- **YOUR OBJECTIVE**:
Please locate each line below that contains the word "than" and copy those lines.

Collected data:

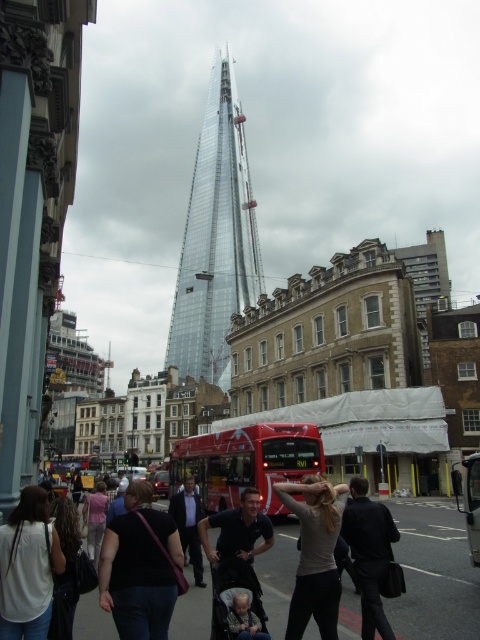
Question: Can you confirm if transparent glass tower at center is positioned to the left of dark gray suit at center?

Choices:
 (A) yes
 (B) no

Answer: (A)

Question: Considering the relative positions of black leather jacket at lower right and pink fabric at center in the image provided, where is black leather jacket at lower right located with respect to pink fabric at center?

Choices:
 (A) right
 (B) left

Answer: (A)

Question: Which point appears farthest from the camera in this image?

Choices:
 (A) coord(231,476)
 (B) coord(37,540)

Answer: (A)

Question: Which point appears farthest from the camera in this image?

Choices:
 (A) (300, 506)
 (B) (215, 108)
 (C) (70, 570)

Answer: (B)

Question: Can you confirm if black fabric purse at lower left is smaller than light gray fabric at center?

Choices:
 (A) yes
 (B) no

Answer: (A)

Question: Which of the following is the farthest from the observer?

Choices:
 (A) (29, 628)
 (B) (355, 561)

Answer: (B)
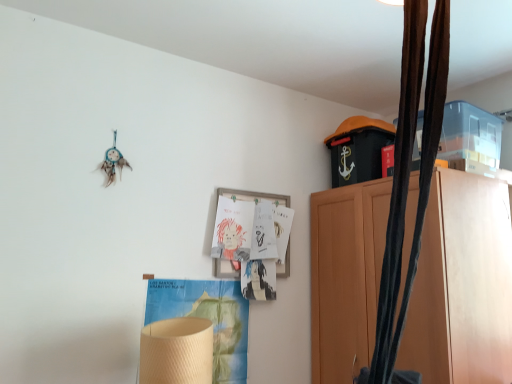
Question: From a real-world perspective, is wooden picture frame at center beneath wooden cabinet at upper right?

Choices:
 (A) yes
 (B) no

Answer: (B)

Question: Can you confirm if wooden picture frame at center is smaller than wooden cabinet at upper right?

Choices:
 (A) no
 (B) yes

Answer: (B)

Question: Would you say wooden picture frame at center is outside wooden cabinet at upper right?

Choices:
 (A) yes
 (B) no

Answer: (A)

Question: Does wooden picture frame at center come in front of wooden cabinet at upper right?

Choices:
 (A) no
 (B) yes

Answer: (A)

Question: Is wooden cabinet at upper right at the back of wooden picture frame at center?

Choices:
 (A) yes
 (B) no

Answer: (B)

Question: From the image's perspective, is wooden picture frame at center below wooden cabinet at upper right?

Choices:
 (A) no
 (B) yes

Answer: (A)

Question: Considering the relative sizes of wooden cabinet at upper right and wooden picture frame at center in the image provided, is wooden cabinet at upper right wider than wooden picture frame at center?

Choices:
 (A) yes
 (B) no

Answer: (A)

Question: Does wooden cabinet at upper right have a larger size compared to wooden picture frame at center?

Choices:
 (A) yes
 (B) no

Answer: (A)

Question: Does wooden cabinet at upper right have a lesser height compared to wooden picture frame at center?

Choices:
 (A) yes
 (B) no

Answer: (B)

Question: From the image's perspective, does wooden cabinet at upper right appear lower than wooden picture frame at center?

Choices:
 (A) no
 (B) yes

Answer: (B)

Question: Is wooden cabinet at upper right not inside wooden picture frame at center?

Choices:
 (A) yes
 (B) no

Answer: (A)

Question: From a real-world perspective, is wooden cabinet at upper right located higher than wooden picture frame at center?

Choices:
 (A) no
 (B) yes

Answer: (A)

Question: Considering the positions of wooden picture frame at center and wooden cabinet at upper right in the image, is wooden picture frame at center bigger or smaller than wooden cabinet at upper right?

Choices:
 (A) big
 (B) small

Answer: (B)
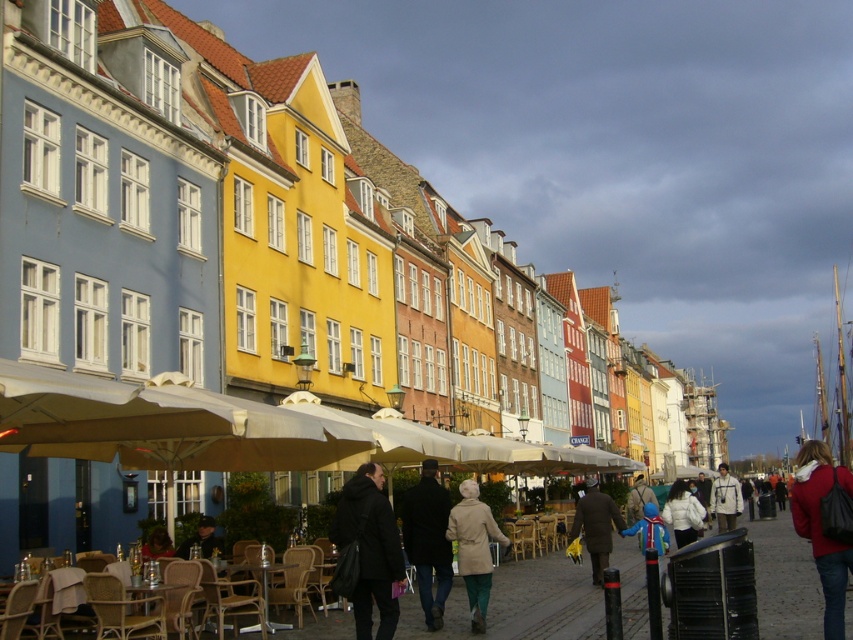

- **EXERCISE RESULT**:
Question: Can you confirm if black fabric purse at lower left is smaller than light gray fabric at center?
Question: Can you confirm if wooden picture frame at center is smaller than wooden cabinet at upper right?
Question: Considering the relative sizes of wooden cabinet at upper right and wooden picture frame at center in the image provided, is wooden cabinet at upper right wider than wooden picture frame at center?
Question: From the image's perspective, does wooden cabinet at upper right appear lower than wooden picture frame at center?
Question: From a real-world perspective, is wooden cabinet at upper right located higher than wooden picture frame at center?
Question: Considering the positions of wooden picture frame at center and wooden cabinet at upper right in the image, is wooden picture frame at center bigger or smaller than wooden cabinet at upper right?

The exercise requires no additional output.